┏━━

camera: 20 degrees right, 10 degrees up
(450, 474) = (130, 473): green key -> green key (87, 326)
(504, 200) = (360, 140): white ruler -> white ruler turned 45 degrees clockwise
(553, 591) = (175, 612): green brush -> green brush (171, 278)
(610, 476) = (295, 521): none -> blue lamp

┗━━
┏━━

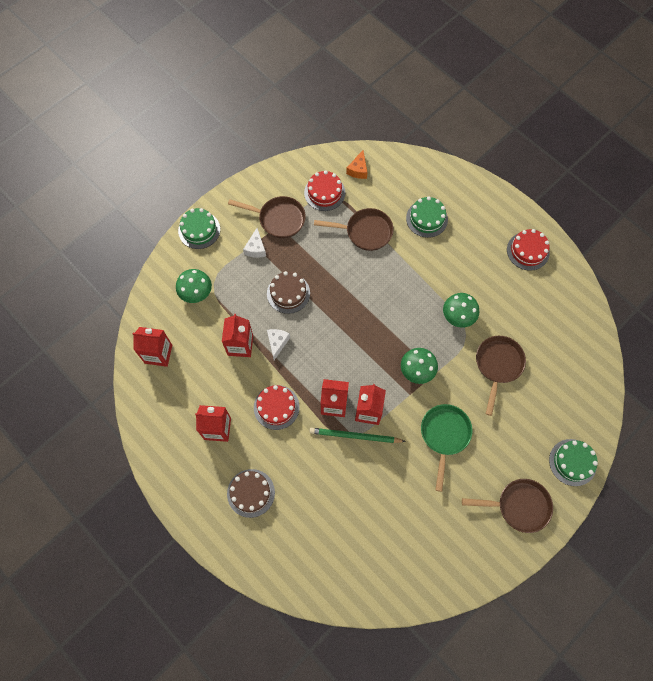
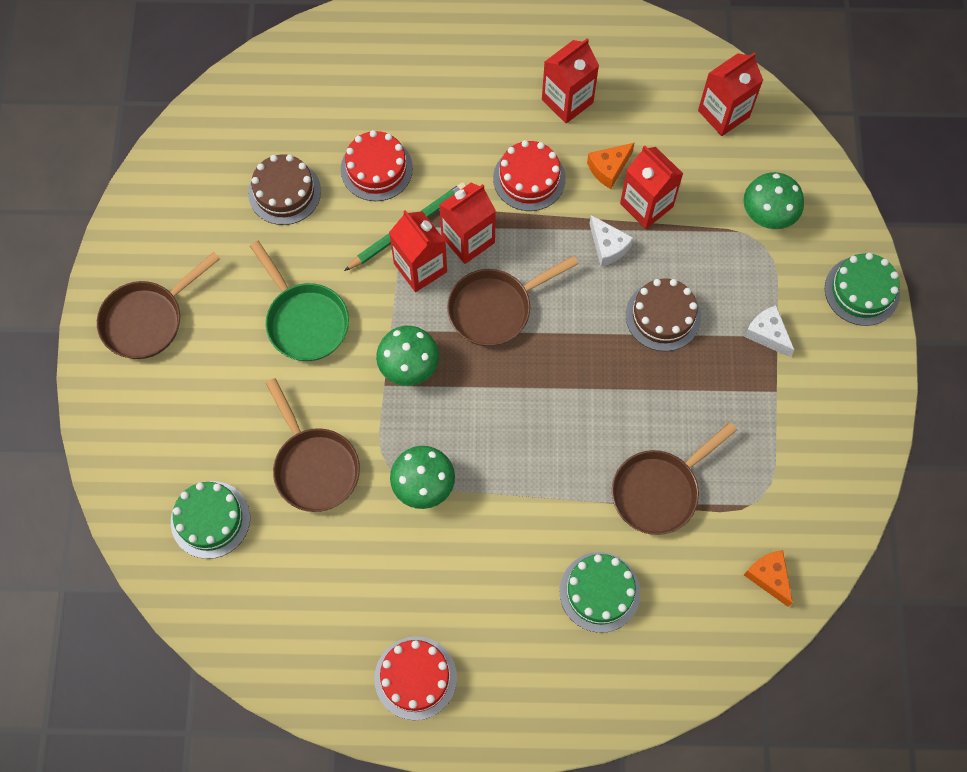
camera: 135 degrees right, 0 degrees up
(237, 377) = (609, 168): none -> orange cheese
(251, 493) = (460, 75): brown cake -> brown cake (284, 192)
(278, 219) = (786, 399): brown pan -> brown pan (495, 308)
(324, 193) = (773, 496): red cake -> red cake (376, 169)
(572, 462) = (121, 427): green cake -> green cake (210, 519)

┗━━

• _Exercise description_: Write down exactly the span of lines above from the one containing "(324, 193) = (773, 496): red" to the one containing "(572, 462) = (121, 427): green", both ends included.

• _Reply to the exercise_:
(324, 193) = (773, 496): red cake -> red cake (376, 169)
(572, 462) = (121, 427): green cake -> green cake (210, 519)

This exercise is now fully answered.